Check every line below for the word "green" and show those that hold it.

> **Material for this task**
***
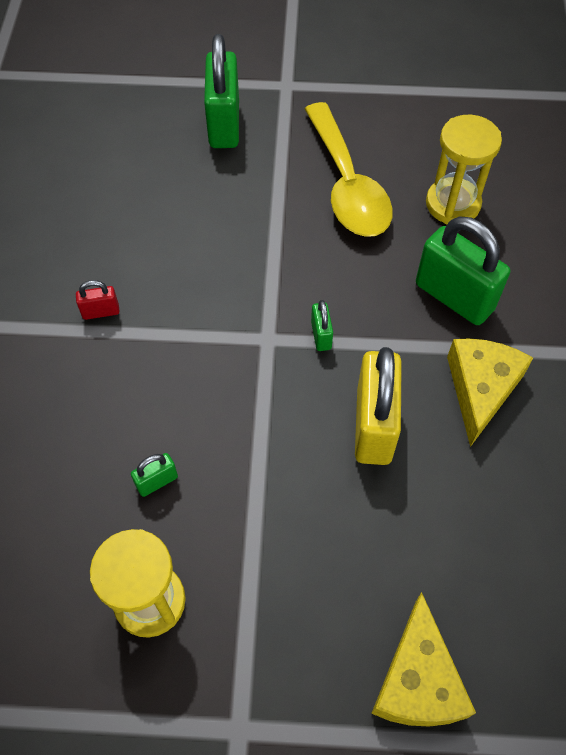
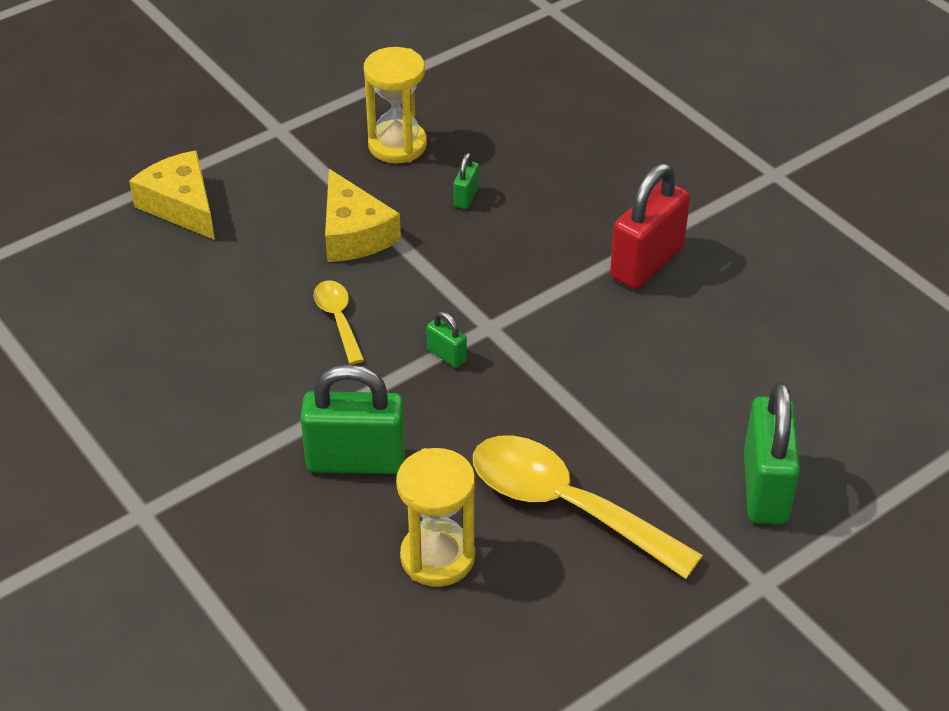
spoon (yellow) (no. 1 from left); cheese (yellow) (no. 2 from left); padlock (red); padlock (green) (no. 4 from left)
***
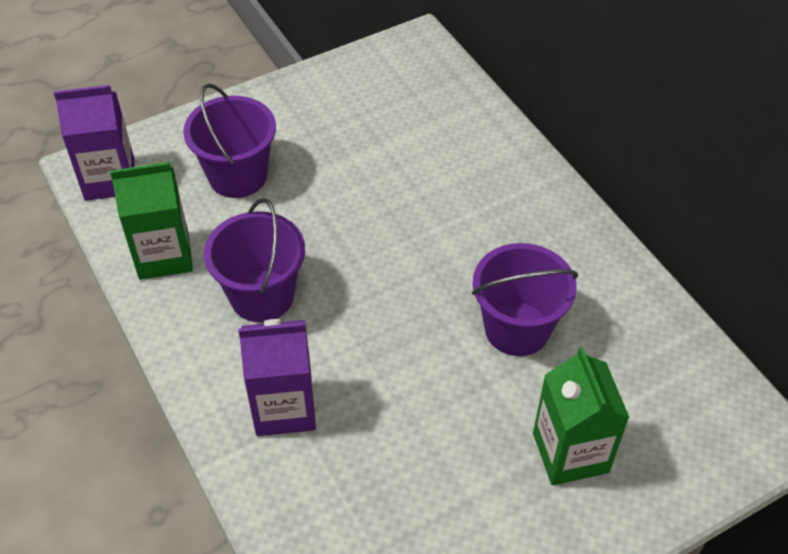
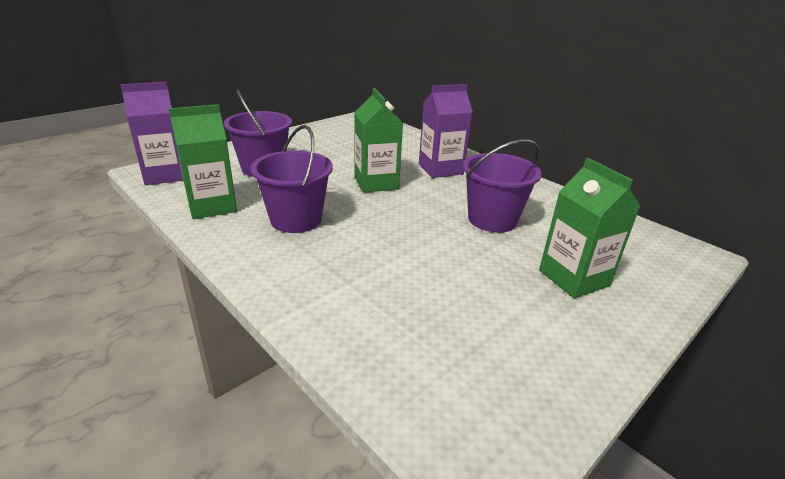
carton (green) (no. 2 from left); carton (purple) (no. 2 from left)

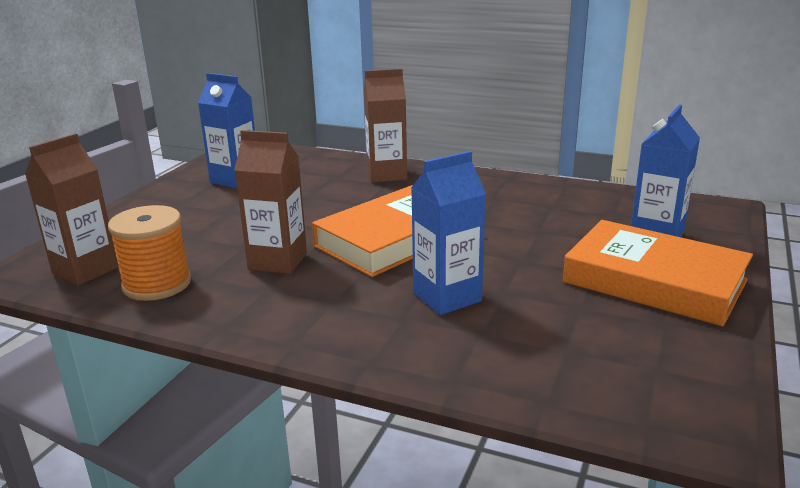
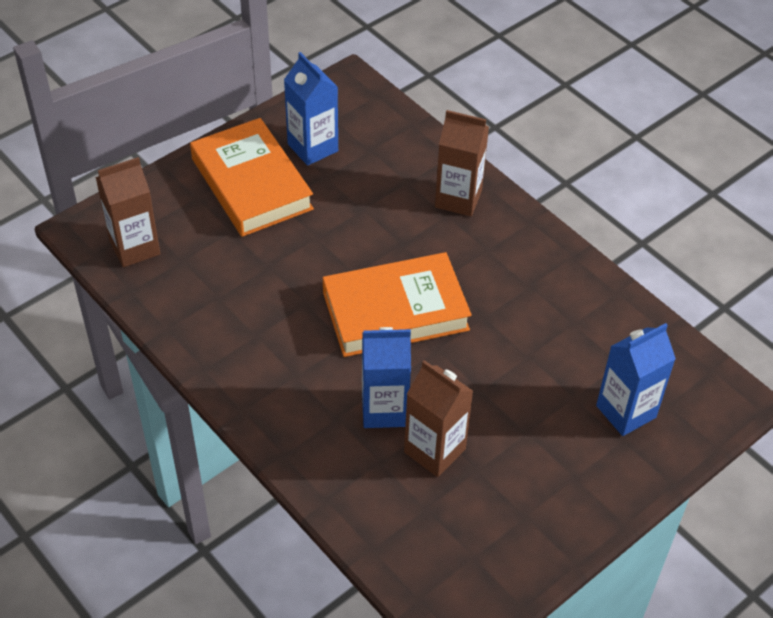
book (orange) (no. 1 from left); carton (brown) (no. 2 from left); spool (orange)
***
> **Answer box**
spoon (yellow) (no. 1 from left); cheese (yellow) (no. 2 from left); padlock (red); padlock (green) (no. 4 from left)
carton (green) (no. 2 from left); carton (purple) (no. 2 from left)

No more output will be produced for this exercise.